== Task input
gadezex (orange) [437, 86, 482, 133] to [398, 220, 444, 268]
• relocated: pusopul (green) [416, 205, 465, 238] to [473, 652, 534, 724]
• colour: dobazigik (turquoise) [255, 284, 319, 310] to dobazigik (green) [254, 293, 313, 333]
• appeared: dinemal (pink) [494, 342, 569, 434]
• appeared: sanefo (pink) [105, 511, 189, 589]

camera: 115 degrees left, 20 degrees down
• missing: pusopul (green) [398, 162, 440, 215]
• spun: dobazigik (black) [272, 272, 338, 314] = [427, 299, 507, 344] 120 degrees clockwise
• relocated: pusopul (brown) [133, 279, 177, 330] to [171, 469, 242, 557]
====
== Exercise objective ==
Nothing beyond the line that contains "342, 569, 434]" belongs in the answer; reproduce the entries exactly from their first line through it.

== Solution to this task ==
gadezex (orange) [437, 86, 482, 133] to [398, 220, 444, 268]
• relocated: pusopul (green) [416, 205, 465, 238] to [473, 652, 534, 724]
• colour: dobazigik (turquoise) [255, 284, 319, 310] to dobazigik (green) [254, 293, 313, 333]
• appeared: dinemal (pink) [494, 342, 569, 434]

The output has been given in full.